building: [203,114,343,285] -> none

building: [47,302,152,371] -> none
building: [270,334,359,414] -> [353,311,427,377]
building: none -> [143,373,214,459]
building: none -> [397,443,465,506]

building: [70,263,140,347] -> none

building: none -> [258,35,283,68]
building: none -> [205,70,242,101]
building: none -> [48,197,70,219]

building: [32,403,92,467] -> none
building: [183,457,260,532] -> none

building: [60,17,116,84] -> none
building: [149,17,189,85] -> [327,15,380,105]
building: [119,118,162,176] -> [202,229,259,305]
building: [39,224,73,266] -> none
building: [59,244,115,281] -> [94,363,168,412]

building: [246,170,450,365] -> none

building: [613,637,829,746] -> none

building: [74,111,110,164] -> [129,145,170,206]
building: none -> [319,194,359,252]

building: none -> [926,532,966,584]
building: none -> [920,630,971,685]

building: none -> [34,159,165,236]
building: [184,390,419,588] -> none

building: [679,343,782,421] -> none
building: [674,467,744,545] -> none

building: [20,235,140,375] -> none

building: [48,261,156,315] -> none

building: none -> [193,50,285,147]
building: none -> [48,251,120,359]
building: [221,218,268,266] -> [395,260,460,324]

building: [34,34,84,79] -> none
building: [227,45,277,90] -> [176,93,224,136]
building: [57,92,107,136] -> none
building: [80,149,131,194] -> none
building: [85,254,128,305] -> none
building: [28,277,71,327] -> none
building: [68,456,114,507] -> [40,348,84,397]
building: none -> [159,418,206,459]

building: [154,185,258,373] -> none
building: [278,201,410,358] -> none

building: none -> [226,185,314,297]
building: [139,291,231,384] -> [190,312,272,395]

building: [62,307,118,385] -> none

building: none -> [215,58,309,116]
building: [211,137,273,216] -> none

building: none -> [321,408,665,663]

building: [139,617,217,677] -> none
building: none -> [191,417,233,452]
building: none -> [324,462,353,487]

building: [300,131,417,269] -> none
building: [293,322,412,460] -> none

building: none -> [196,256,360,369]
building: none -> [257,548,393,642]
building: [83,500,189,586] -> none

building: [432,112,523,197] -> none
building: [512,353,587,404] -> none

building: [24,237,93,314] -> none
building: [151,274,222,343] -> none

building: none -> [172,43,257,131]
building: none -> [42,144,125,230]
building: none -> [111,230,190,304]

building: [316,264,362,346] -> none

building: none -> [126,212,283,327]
--*--
PROBLEM:
Every line from the one containing "building: [139,617,217,677] -> none" through the end of the material above should be retyped exactly; please include nothing else.

RESPONSE FOR THIS EXERCISE:
building: [139,617,217,677] -> none
building: none -> [191,417,233,452]
building: none -> [324,462,353,487]

building: [300,131,417,269] -> none
building: [293,322,412,460] -> none

building: none -> [196,256,360,369]
building: none -> [257,548,393,642]
building: [83,500,189,586] -> none

building: [432,112,523,197] -> none
building: [512,353,587,404] -> none

building: [24,237,93,314] -> none
building: [151,274,222,343] -> none

building: none -> [172,43,257,131]
building: none -> [42,144,125,230]
building: none -> [111,230,190,304]

building: [316,264,362,346] -> none

building: none -> [126,212,283,327]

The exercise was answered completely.